START AVAILABLE RECORDS

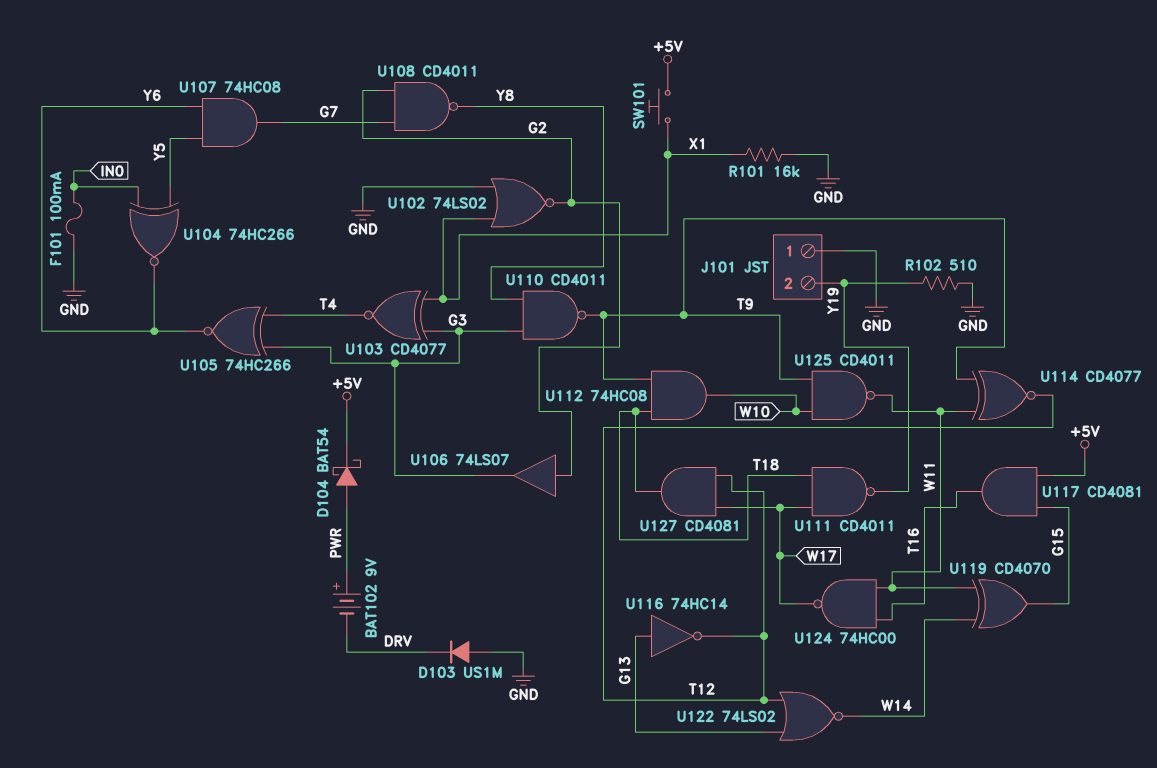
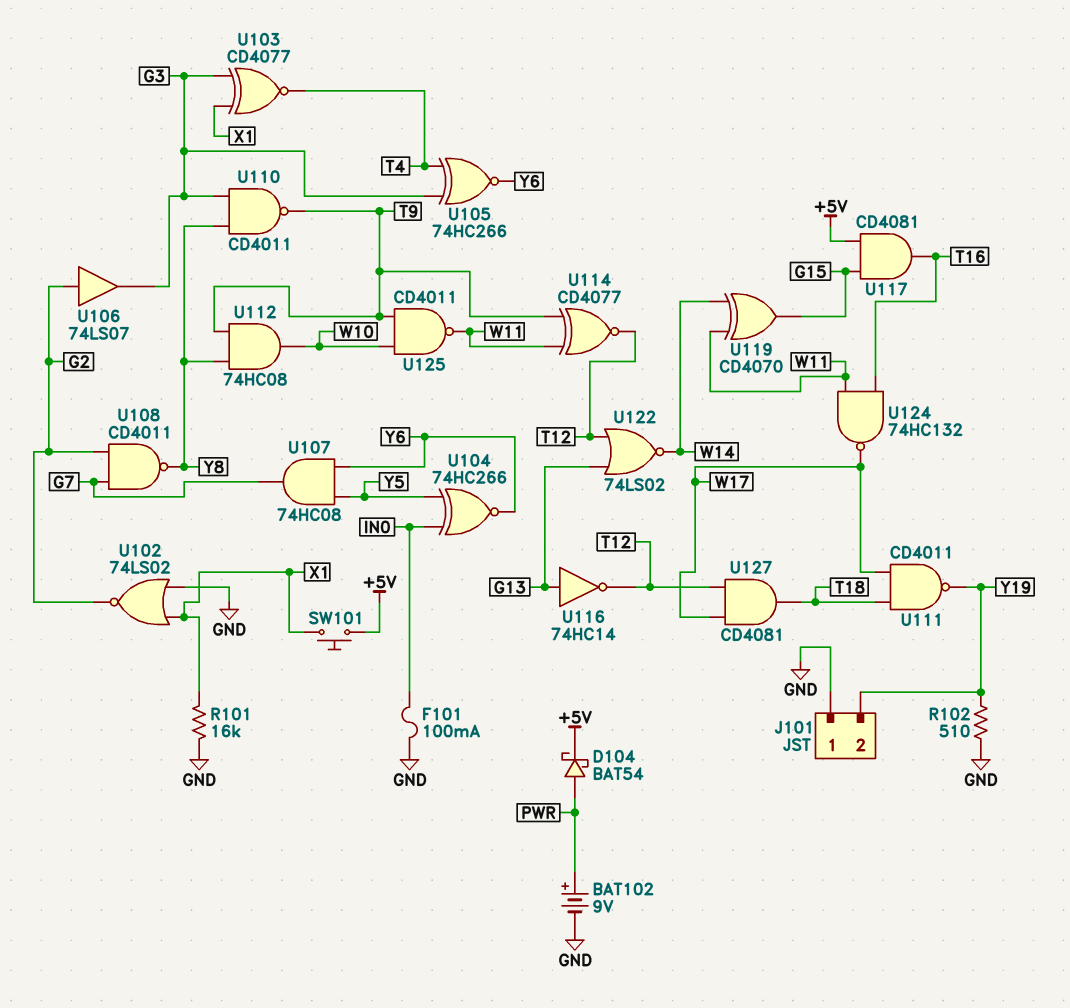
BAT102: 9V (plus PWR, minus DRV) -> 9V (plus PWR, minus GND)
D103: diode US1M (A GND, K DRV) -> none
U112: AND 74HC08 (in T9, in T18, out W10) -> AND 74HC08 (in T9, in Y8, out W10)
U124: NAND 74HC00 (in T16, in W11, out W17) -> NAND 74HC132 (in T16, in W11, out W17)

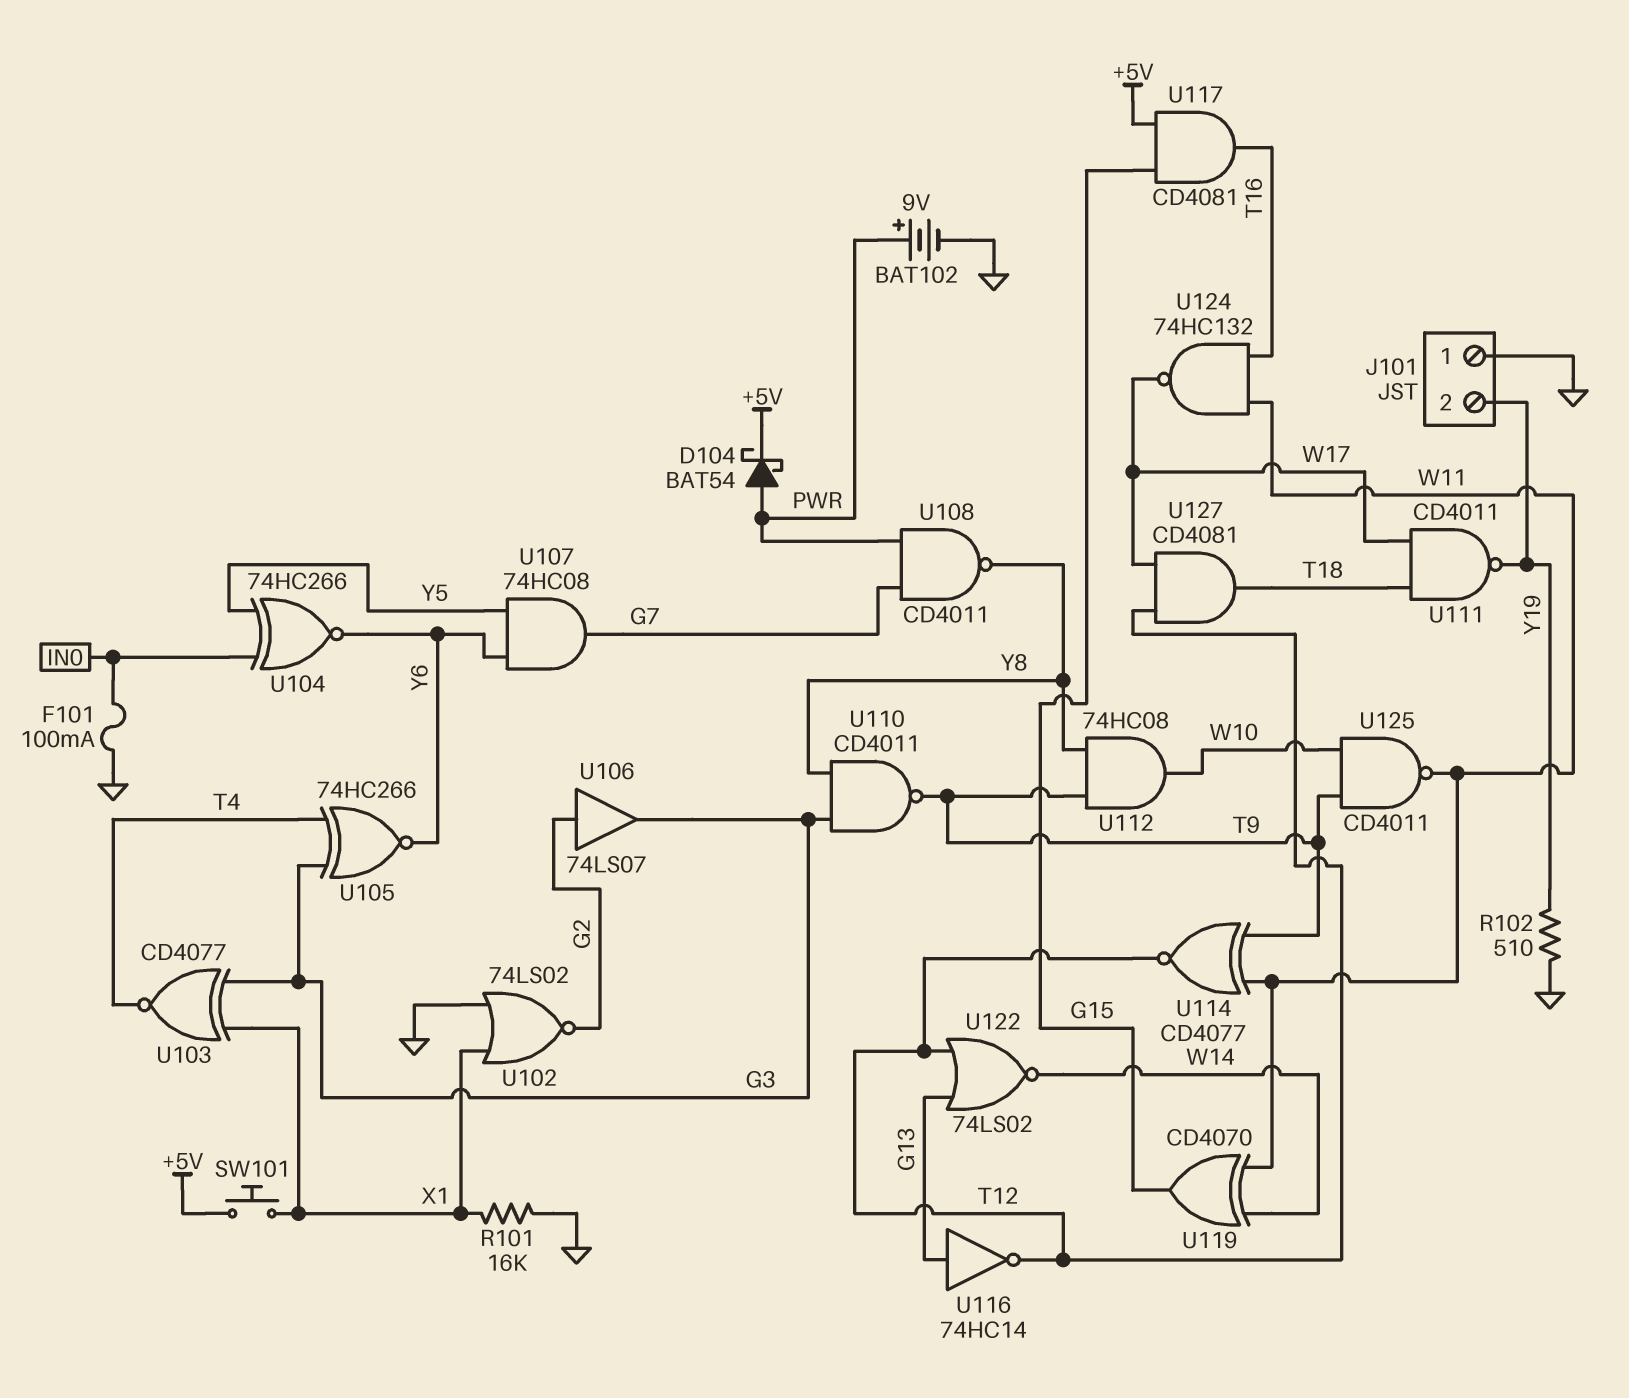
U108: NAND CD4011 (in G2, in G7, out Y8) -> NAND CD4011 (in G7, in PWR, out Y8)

END AVAILABLE RECORDS

* [HOW TO COMPLETE THIS TASK]: Please show all lines from the entries that contain the word "NAND".

* [FINAL ANSWER]:
U124: NAND 74HC00 (in T16, in W11, out W17) -> NAND 74HC132 (in T16, in W11, out W17)
U108: NAND CD4011 (in G2, in G7, out Y8) -> NAND CD4011 (in G7, in PWR, out Y8)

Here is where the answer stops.